===== DATA TO PROCESS =====

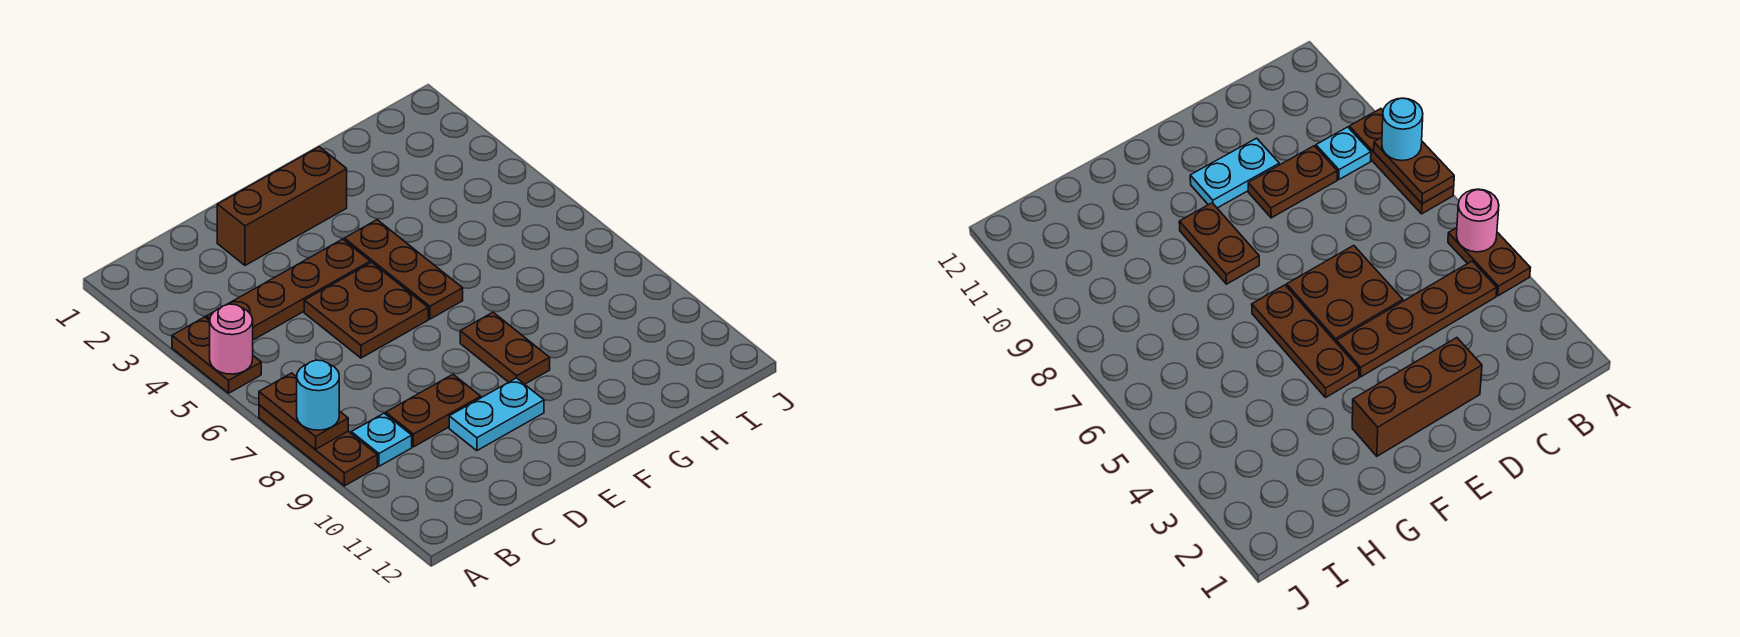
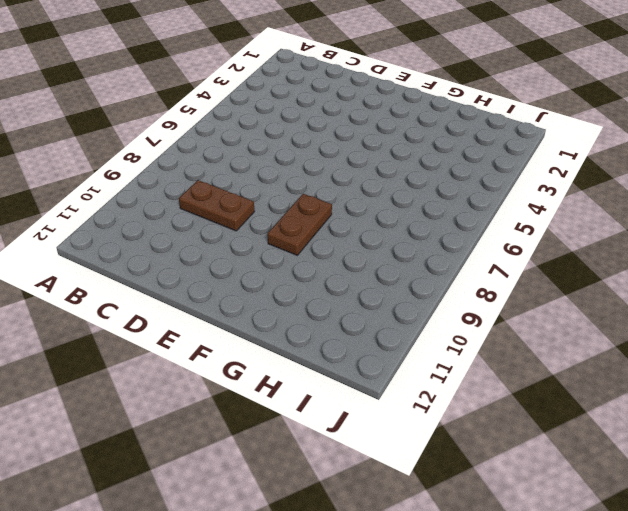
none -> brown plate A4:A5 level 1
none -> brown plate A7:A9 level 1
none -> brown plate B4:E4 level 1

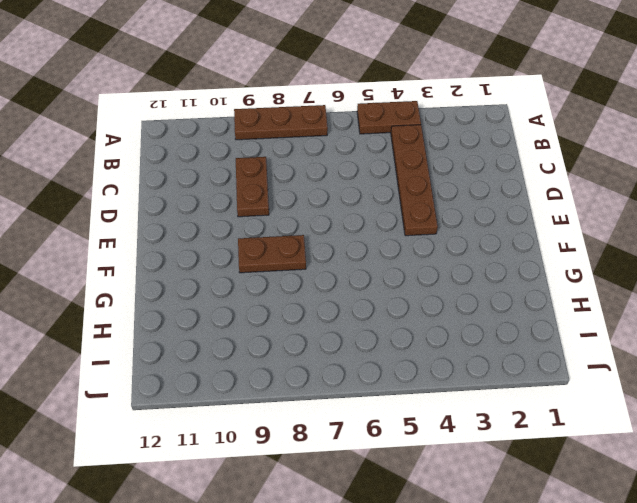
none -> cyan plate B9 level 1
none -> brown brick D2:F2 level 1
none -> brown plate D5:E6 level 1

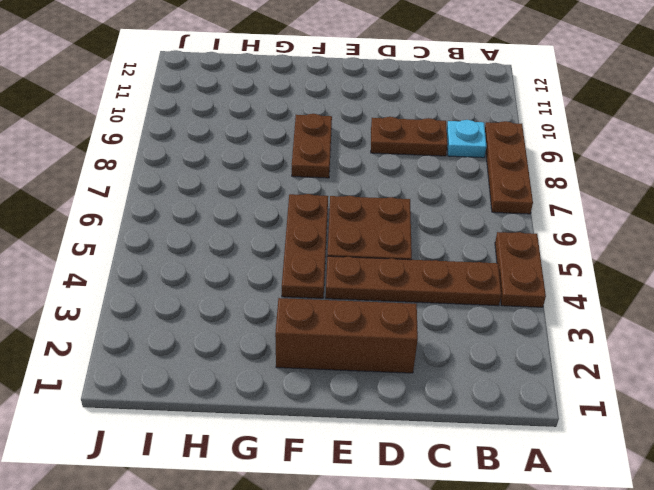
none -> cyan plate D10:E10 level 1
none -> pink round brick A5 level 2
none -> brown plate A7:A8 level 2

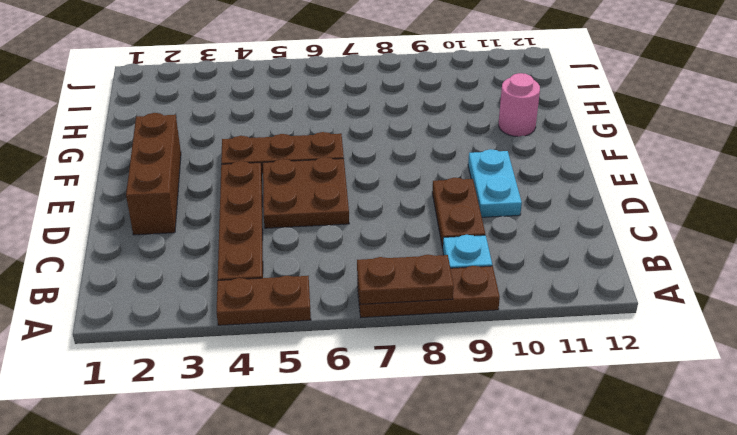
pink round brick G11 level 1 -> pink round brick A5 level 2
none -> brown plate F8:F9 level 1
none -> cyan round brick A8 level 3

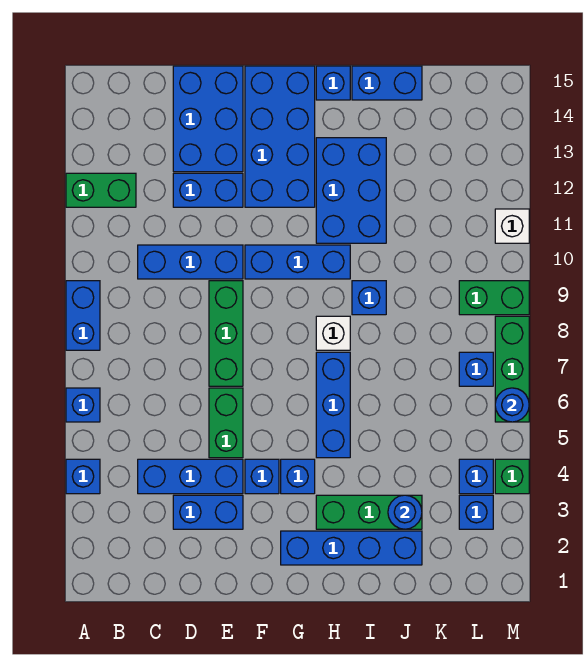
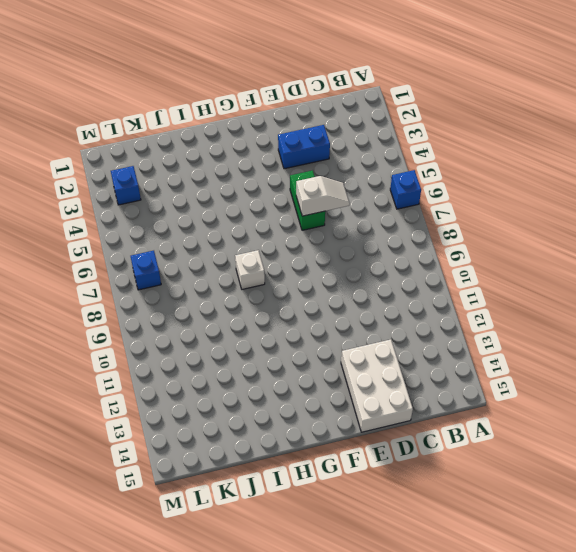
white slope D6:E6 level 2 top E -> none
white brick D13:E15 level 1 -> blue brick D13:E15 level 1
none -> blue brick A4 level 1
none -> blue brick A8:A9 level 1
none -> green brick A12:B12 level 1
none -> blue brick C4:E4 level 1

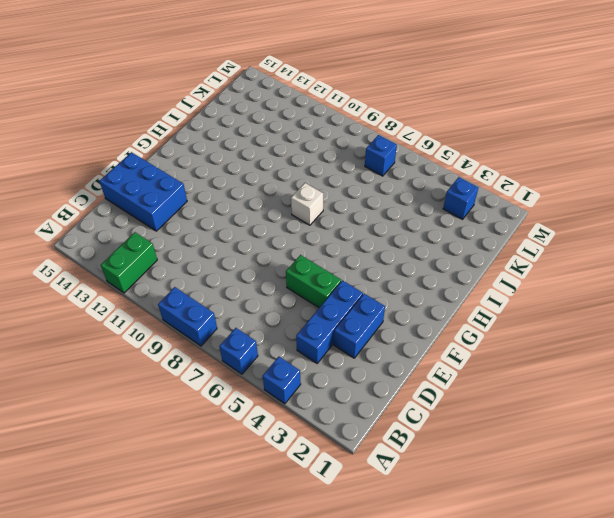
none -> blue brick C10:E10 level 1
none -> blue brick D12:E12 level 1
none -> green brick E7:E9 level 1
none -> blue brick F4 level 1

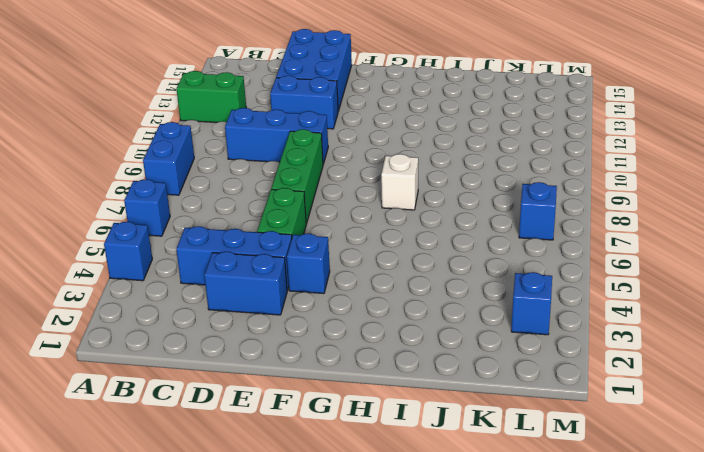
none -> blue brick F10:H10 level 1
none -> blue brick F12:G15 level 1
none -> blue brick G2:J2 level 1
none -> blue brick G4 level 1

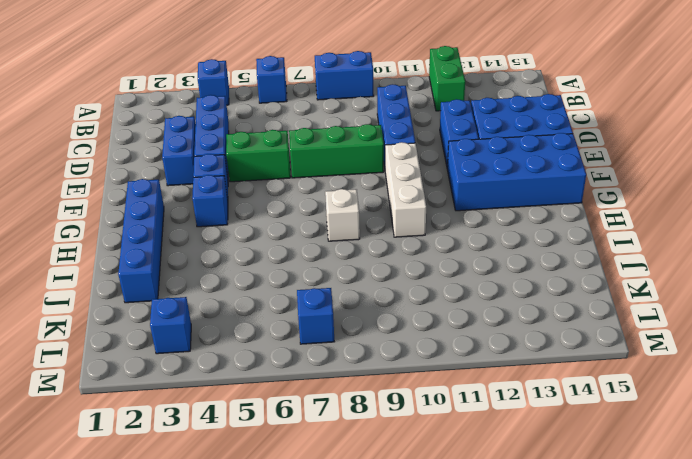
white brick F10:H10 level 1 -> blue brick F10:H10 level 1
none -> green brick H3:J3 level 1
none -> blue brick H5:H7 level 1
none -> blue brick H11:I13 level 1
none -> blue brick H15 level 1

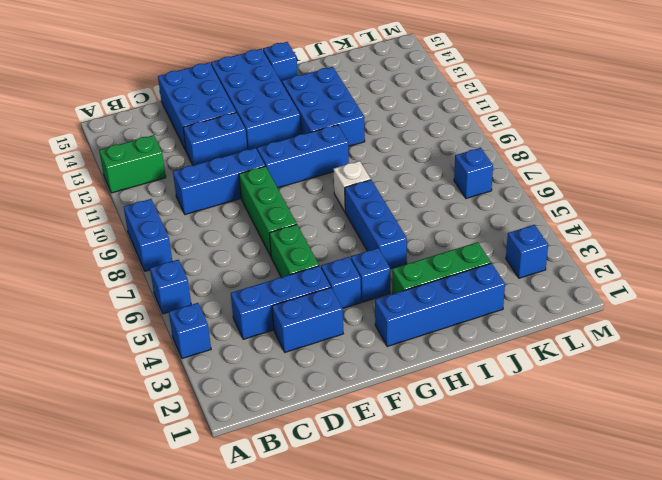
none -> blue brick I9 level 1
none -> blue brick I15:J15 level 1
none -> blue brick L4 level 1
none -> green brick L9:M9 level 1

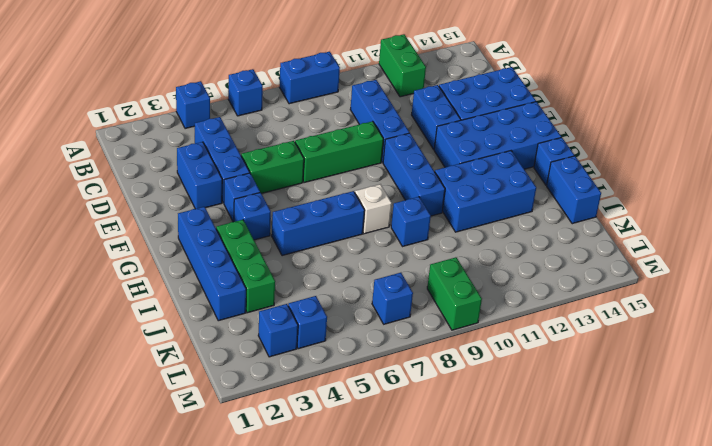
none -> green brick M4 level 1
none -> green brick M6:M8 level 1
none -> white brick M11 level 1
none -> blue round brick J3 level 2

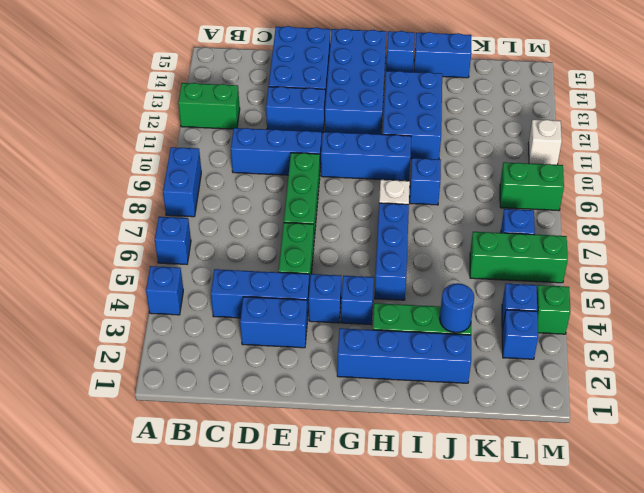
green brick K6:M6 level 1 -> green brick M6:M8 level 1
none -> blue round brick M6 level 2

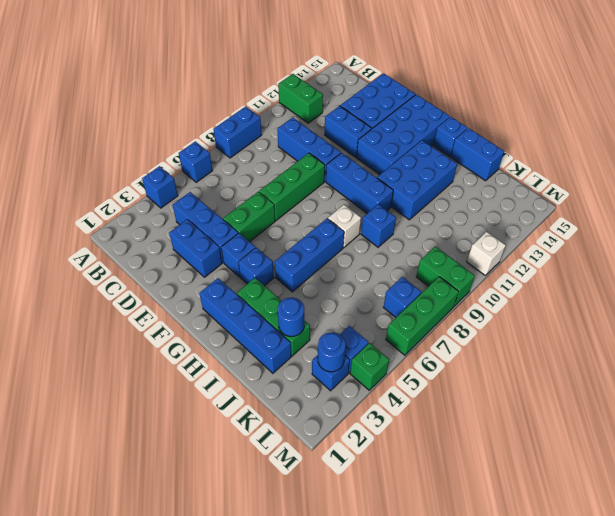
blue round brick L3 level 2 -> blue round brick M6 level 2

=====

**WHAT YOU NEED TO DO**
Every line containing the word "green" must be copied from the material above.

**RESULT FOR THIS TASK**
none -> green brick A12:B12 level 1
none -> green brick E7:E9 level 1
none -> green brick H3:J3 level 1
none -> green brick L9:M9 level 1
none -> green brick M4 level 1
none -> green brick M6:M8 level 1
green brick K6:M6 level 1 -> green brick M6:M8 level 1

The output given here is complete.